**Your goal**
Take the line containing "RTC2 pin SCL: D7 -> D2" and every line after it to the end of the data, and write them out exactly as they appear.

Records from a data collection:
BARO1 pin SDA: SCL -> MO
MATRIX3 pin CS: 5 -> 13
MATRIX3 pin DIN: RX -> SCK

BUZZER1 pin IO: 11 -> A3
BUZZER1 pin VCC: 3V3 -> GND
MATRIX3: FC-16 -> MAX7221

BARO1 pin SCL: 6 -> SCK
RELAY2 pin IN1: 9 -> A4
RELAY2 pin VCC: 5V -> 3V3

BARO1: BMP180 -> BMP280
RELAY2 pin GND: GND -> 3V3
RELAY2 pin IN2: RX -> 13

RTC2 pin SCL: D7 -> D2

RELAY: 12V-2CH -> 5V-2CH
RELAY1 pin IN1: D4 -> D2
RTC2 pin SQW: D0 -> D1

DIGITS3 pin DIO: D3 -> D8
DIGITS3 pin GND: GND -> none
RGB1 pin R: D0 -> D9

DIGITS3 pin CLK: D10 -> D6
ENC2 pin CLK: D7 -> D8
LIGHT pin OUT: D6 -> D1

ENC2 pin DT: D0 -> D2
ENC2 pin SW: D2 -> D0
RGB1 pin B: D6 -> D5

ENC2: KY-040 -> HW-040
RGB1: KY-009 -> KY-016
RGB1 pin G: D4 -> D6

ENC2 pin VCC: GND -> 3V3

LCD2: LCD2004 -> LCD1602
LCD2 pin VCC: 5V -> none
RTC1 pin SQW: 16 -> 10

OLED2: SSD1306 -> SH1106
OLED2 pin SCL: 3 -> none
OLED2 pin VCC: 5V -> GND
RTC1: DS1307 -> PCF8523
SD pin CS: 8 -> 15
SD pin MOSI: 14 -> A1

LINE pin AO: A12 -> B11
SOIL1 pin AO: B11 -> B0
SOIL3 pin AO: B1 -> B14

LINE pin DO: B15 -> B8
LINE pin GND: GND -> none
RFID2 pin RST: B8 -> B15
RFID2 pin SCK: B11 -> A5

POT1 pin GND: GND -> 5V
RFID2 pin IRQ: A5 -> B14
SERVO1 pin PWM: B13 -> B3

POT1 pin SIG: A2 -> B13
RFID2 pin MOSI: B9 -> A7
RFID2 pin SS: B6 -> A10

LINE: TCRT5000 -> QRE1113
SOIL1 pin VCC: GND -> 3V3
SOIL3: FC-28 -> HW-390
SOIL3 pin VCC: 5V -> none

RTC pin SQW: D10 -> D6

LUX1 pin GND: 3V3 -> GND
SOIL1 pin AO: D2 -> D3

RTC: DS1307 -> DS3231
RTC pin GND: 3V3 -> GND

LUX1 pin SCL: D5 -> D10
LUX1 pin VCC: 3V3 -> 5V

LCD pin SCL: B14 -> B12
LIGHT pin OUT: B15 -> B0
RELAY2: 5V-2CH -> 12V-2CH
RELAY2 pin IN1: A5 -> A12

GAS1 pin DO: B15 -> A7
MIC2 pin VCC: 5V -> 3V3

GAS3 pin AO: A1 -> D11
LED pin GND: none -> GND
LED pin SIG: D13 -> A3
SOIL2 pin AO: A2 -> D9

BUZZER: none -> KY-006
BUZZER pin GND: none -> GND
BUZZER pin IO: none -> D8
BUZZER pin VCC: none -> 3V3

**Response for this exercise**
RTC2 pin SCL: D7 -> D2

RELAY: 12V-2CH -> 5V-2CH
RELAY1 pin IN1: D4 -> D2
RTC2 pin SQW: D0 -> D1

DIGITS3 pin DIO: D3 -> D8
DIGITS3 pin GND: GND -> none
RGB1 pin R: D0 -> D9

DIGITS3 pin CLK: D10 -> D6
ENC2 pin CLK: D7 -> D8
LIGHT pin OUT: D6 -> D1

ENC2 pin DT: D0 -> D2
ENC2 pin SW: D2 -> D0
RGB1 pin B: D6 -> D5

ENC2: KY-040 -> HW-040
RGB1: KY-009 -> KY-016
RGB1 pin G: D4 -> D6

ENC2 pin VCC: GND -> 3V3

LCD2: LCD2004 -> LCD1602
LCD2 pin VCC: 5V -> none
RTC1 pin SQW: 16 -> 10

OLED2: SSD1306 -> SH1106
OLED2 pin SCL: 3 -> none
OLED2 pin VCC: 5V -> GND
RTC1: DS1307 -> PCF8523
SD pin CS: 8 -> 15
SD pin MOSI: 14 -> A1

LINE pin AO: A12 -> B11
SOIL1 pin AO: B11 -> B0
SOIL3 pin AO: B1 -> B14

LINE pin DO: B15 -> B8
LINE pin GND: GND -> none
RFID2 pin RST: B8 -> B15
RFID2 pin SCK: B11 -> A5

POT1 pin GND: GND -> 5V
RFID2 pin IRQ: A5 -> B14
SERVO1 pin PWM: B13 -> B3

POT1 pin SIG: A2 -> B13
RFID2 pin MOSI: B9 -> A7
RFID2 pin SS: B6 -> A10

LINE: TCRT5000 -> QRE1113
SOIL1 pin VCC: GND -> 3V3
SOIL3: FC-28 -> HW-390
SOIL3 pin VCC: 5V -> none

RTC pin SQW: D10 -> D6

LUX1 pin GND: 3V3 -> GND
SOIL1 pin AO: D2 -> D3

RTC: DS1307 -> DS3231
RTC pin GND: 3V3 -> GND

LUX1 pin SCL: D5 -> D10
LUX1 pin VCC: 3V3 -> 5V

LCD pin SCL: B14 -> B12
LIGHT pin OUT: B15 -> B0
RELAY2: 5V-2CH -> 12V-2CH
RELAY2 pin IN1: A5 -> A12

GAS1 pin DO: B15 -> A7
MIC2 pin VCC: 5V -> 3V3

GAS3 pin AO: A1 -> D11
LED pin GND: none -> GND
LED pin SIG: D13 -> A3
SOIL2 pin AO: A2 -> D9

BUZZER: none -> KY-006
BUZZER pin GND: none -> GND
BUZZER pin IO: none -> D8
BUZZER pin VCC: none -> 3V3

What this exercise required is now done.